Work to complete → Pictures must be dropped from the copy of the entries below; all else is returned exactly.

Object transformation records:
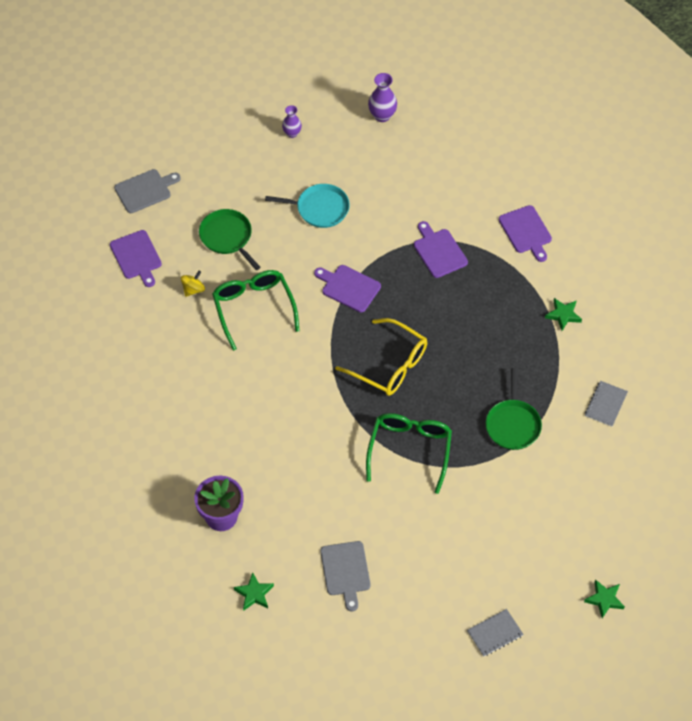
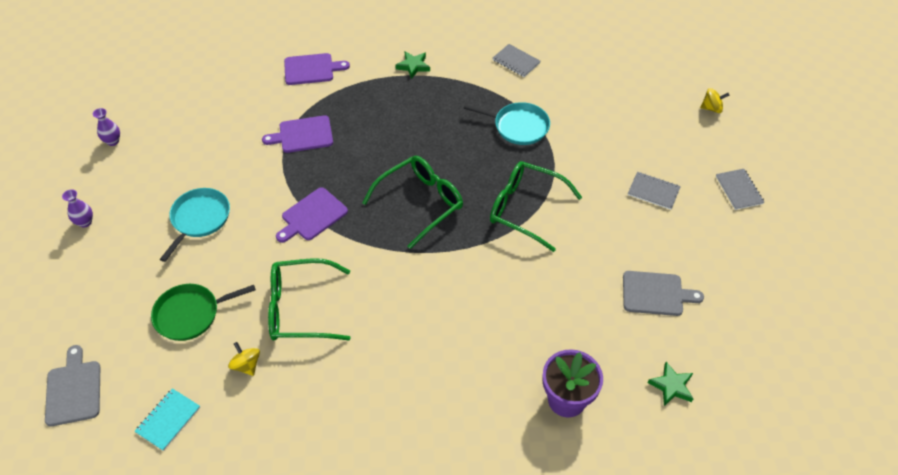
camera: 75 degrees left, 5 degrees down
purple cutting board [110,230,162,287] -> turquoise notebook [134,388,200,451]
yellow glasses [335,318,427,396] -> green glasses [362,156,463,249]
purple vase [368,73,397,122] -> purple vase [93,108,120,146], size x0.67
green pan [485,368,542,450] -> turquoise pan [463,102,550,145]
green star [584,580,625,618] -> yellow spinning top [700,88,729,113]
none -> grey notebook [628,172,681,210]

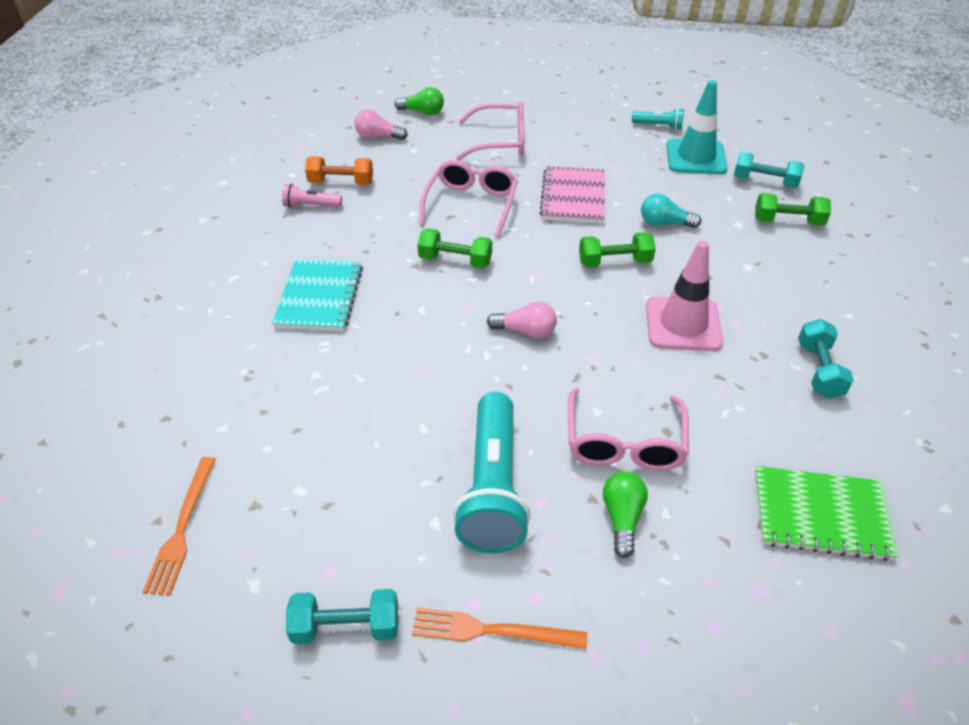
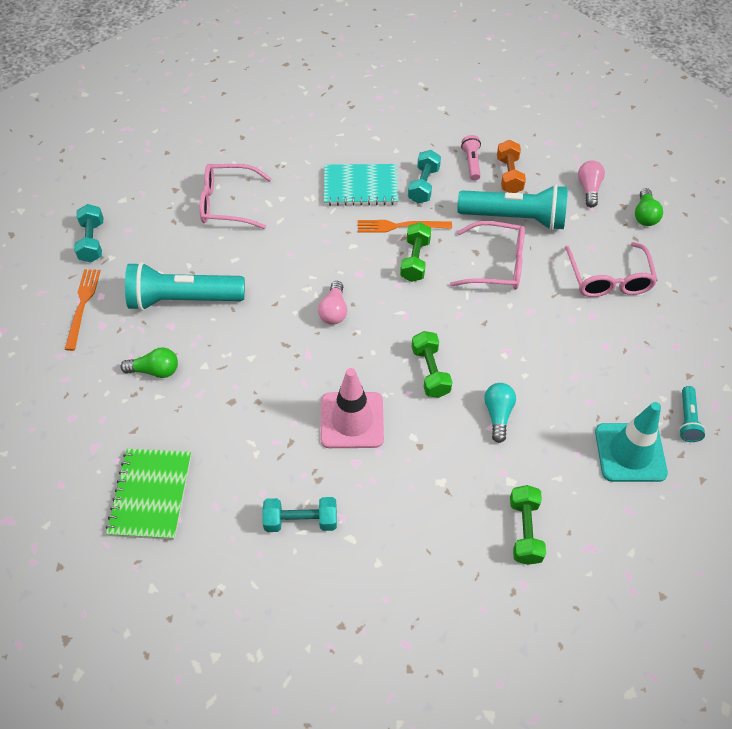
camera: 85 degrees right, 10 degrees up
orange fork [143,457,216,596] -> orange fork moved to [358,220,452,233]
pink notebook [539,166,605,224] -> none
pink glasses [568,388,689,471] -> pink glasses moved to [199,164,272,229]
turquoise dumbbell [734,152,804,188] -> turquoise dumbbell moved to [408,150,441,203]
none -> turquoise flashlight [457,184,568,230]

Solution to this problem →
camera: 75 degrees left, 5 degrees down
purple cutting board [110,230,162,287] -> turquoise notebook [134,388,200,451]
yellow glasses [335,318,427,396] -> green glasses [362,156,463,249]
purple vase [368,73,397,122] -> purple vase [93,108,120,146], size x0.67
green pan [485,368,542,450] -> turquoise pan [463,102,550,145]
green star [584,580,625,618] -> yellow spinning top [700,88,729,113]
none -> grey notebook [628,172,681,210]

camera: 85 degrees right, 10 degrees up
orange fork [143,457,216,596] -> orange fork moved to [358,220,452,233]
pink notebook [539,166,605,224] -> none
pink glasses [568,388,689,471] -> pink glasses moved to [199,164,272,229]
turquoise dumbbell [734,152,804,188] -> turquoise dumbbell moved to [408,150,441,203]
none -> turquoise flashlight [457,184,568,230]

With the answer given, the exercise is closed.